### [Activity]
Which lines should be repeated? Exactly the one containing "red fork: 3 -> 4" and every line after it through the end of the entries below.

### [Records drawn from a dataset]
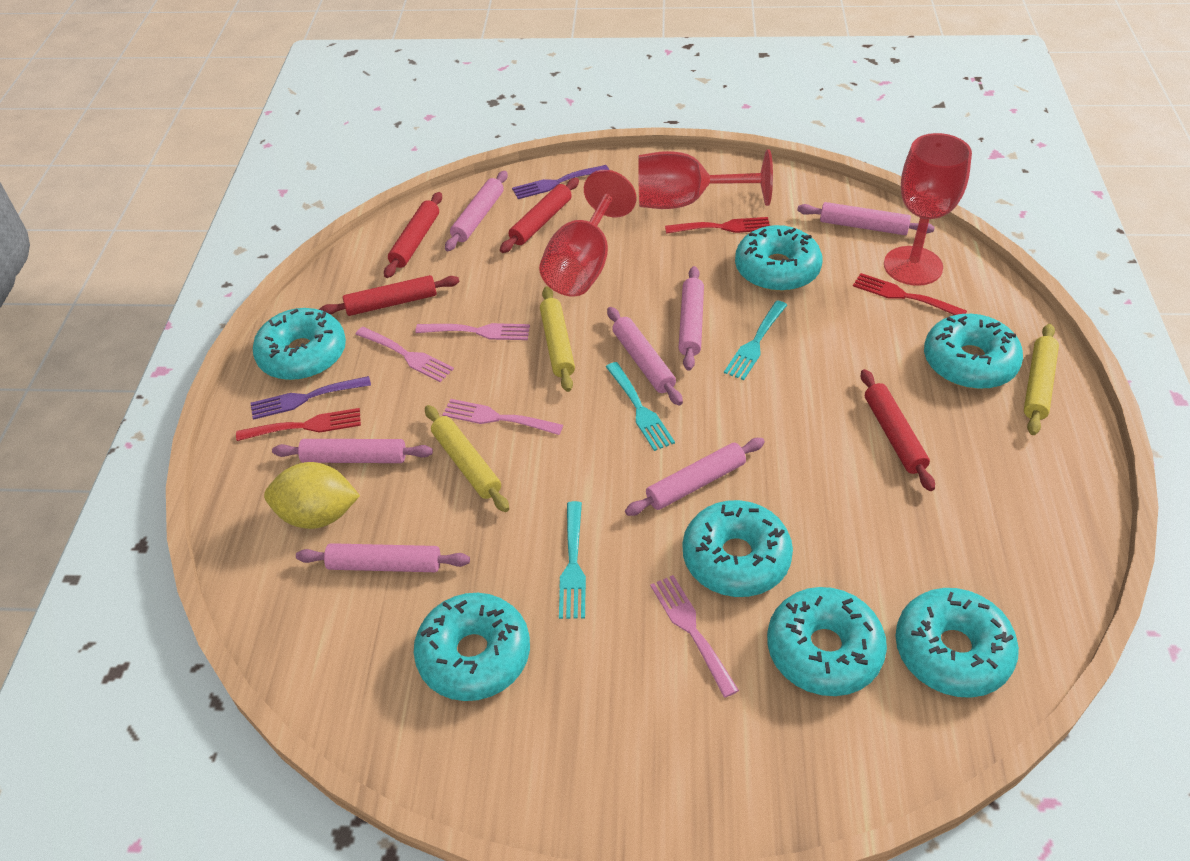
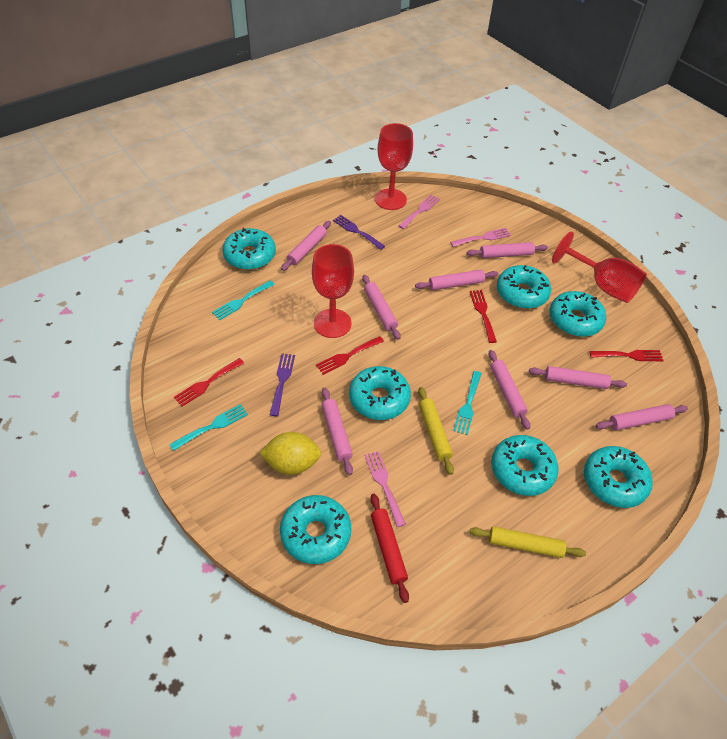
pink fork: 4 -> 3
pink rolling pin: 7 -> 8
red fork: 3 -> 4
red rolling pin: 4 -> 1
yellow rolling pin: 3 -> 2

### [Written solution]
red fork: 3 -> 4
red rolling pin: 4 -> 1
yellow rolling pin: 3 -> 2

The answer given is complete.